### Task
Exactly the lines from the one containing "IC3: MCP4726 -> MCP4725" through the end of the entries, both ends included, are to be output.

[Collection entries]
== Segment start ==
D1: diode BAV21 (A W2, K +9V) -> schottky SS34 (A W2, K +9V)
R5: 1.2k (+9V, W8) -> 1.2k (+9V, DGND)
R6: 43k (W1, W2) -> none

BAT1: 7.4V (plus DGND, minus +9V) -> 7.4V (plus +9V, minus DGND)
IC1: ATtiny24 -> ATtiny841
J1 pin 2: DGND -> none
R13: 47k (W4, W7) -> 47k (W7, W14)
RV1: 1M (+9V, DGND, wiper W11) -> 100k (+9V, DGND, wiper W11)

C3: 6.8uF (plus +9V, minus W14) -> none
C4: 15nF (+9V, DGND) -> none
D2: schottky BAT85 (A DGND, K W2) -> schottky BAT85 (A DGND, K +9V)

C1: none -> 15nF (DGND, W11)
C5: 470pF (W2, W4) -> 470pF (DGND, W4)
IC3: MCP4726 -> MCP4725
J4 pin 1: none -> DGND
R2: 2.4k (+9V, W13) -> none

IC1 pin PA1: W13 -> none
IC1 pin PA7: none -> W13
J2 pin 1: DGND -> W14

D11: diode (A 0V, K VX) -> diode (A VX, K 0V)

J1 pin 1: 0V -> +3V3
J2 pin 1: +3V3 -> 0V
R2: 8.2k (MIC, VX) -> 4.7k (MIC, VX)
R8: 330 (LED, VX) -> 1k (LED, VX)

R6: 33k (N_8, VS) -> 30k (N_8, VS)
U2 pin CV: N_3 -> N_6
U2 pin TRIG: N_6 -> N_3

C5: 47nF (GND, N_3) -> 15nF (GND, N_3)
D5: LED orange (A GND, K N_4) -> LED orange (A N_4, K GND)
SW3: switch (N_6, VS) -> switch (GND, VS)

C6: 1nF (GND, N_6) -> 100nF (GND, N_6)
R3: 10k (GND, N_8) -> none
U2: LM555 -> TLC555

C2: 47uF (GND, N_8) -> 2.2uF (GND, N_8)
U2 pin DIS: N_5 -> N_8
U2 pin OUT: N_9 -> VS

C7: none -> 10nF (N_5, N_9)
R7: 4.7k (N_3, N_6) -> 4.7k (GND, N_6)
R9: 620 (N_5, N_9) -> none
== Segment end ==
### Result of the task
IC3: MCP4726 -> MCP4725
J4 pin 1: none -> DGND
R2: 2.4k (+9V, W13) -> none

IC1 pin PA1: W13 -> none
IC1 pin PA7: none -> W13
J2 pin 1: DGND -> W14

D11: diode (A 0V, K VX) -> diode (A VX, K 0V)

J1 pin 1: 0V -> +3V3
J2 pin 1: +3V3 -> 0V
R2: 8.2k (MIC, VX) -> 4.7k (MIC, VX)
R8: 330 (LED, VX) -> 1k (LED, VX)

R6: 33k (N_8, VS) -> 30k (N_8, VS)
U2 pin CV: N_3 -> N_6
U2 pin TRIG: N_6 -> N_3

C5: 47nF (GND, N_3) -> 15nF (GND, N_3)
D5: LED orange (A GND, K N_4) -> LED orange (A N_4, K GND)
SW3: switch (N_6, VS) -> switch (GND, VS)

C6: 1nF (GND, N_6) -> 100nF (GND, N_6)
R3: 10k (GND, N_8) -> none
U2: LM555 -> TLC555

C2: 47uF (GND, N_8) -> 2.2uF (GND, N_8)
U2 pin DIS: N_5 -> N_8
U2 pin OUT: N_9 -> VS

C7: none -> 10nF (N_5, N_9)
R7: 4.7k (N_3, N_6) -> 4.7k (GND, N_6)
R9: 620 (N_5, N_9) -> none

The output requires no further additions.